YOUR GOAL: Copy out each line in the material below that has the word "pyramid".

EXERCISE MATERIAL:
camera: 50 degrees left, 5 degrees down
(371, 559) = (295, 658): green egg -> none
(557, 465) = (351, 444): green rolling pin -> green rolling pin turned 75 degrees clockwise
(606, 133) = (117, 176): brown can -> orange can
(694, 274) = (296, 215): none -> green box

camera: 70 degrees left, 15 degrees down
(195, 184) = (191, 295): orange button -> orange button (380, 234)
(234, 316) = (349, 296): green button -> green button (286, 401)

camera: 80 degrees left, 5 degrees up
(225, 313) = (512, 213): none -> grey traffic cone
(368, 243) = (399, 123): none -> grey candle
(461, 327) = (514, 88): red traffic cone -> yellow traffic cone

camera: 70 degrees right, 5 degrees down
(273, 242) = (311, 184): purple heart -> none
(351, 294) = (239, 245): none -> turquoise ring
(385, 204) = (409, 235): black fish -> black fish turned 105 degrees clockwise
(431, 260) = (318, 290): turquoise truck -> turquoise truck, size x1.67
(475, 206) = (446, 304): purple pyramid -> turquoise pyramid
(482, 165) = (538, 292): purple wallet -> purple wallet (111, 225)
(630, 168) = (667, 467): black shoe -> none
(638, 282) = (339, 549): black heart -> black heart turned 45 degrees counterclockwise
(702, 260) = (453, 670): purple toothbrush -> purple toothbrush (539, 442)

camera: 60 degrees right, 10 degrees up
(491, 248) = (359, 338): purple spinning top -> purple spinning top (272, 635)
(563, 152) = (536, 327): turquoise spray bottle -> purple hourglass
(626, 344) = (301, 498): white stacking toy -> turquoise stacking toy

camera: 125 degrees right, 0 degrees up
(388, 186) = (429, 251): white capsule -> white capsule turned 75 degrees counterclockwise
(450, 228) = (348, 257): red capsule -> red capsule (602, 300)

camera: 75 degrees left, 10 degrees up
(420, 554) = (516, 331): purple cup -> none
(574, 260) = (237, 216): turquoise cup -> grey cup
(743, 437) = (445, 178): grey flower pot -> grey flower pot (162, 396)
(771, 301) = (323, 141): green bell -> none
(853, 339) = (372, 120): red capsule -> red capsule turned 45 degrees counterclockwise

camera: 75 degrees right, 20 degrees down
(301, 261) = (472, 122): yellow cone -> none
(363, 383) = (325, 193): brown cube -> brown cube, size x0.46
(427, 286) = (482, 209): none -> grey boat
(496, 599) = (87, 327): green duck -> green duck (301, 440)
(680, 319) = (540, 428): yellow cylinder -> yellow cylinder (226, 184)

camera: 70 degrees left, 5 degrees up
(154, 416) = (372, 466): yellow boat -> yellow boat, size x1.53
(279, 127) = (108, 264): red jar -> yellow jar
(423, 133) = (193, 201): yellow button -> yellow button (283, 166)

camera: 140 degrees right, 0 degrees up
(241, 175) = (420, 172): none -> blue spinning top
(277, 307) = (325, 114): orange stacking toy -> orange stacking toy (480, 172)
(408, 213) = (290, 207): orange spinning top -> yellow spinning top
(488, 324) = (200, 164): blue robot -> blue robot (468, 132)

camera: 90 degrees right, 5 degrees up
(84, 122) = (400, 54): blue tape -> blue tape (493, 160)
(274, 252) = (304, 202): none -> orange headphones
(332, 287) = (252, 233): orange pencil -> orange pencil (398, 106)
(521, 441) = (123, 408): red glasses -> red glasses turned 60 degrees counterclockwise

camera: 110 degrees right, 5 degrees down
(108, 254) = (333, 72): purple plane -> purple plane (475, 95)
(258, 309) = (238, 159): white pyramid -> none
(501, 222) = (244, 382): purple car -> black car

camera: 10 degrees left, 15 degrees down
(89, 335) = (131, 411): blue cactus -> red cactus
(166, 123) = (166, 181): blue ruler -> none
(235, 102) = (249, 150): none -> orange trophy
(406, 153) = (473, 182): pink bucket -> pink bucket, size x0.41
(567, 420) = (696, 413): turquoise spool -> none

ANSWER TO THIS TASK:
(475, 206) = (446, 304): purple pyramid -> turquoise pyramid
(258, 309) = (238, 159): white pyramid -> none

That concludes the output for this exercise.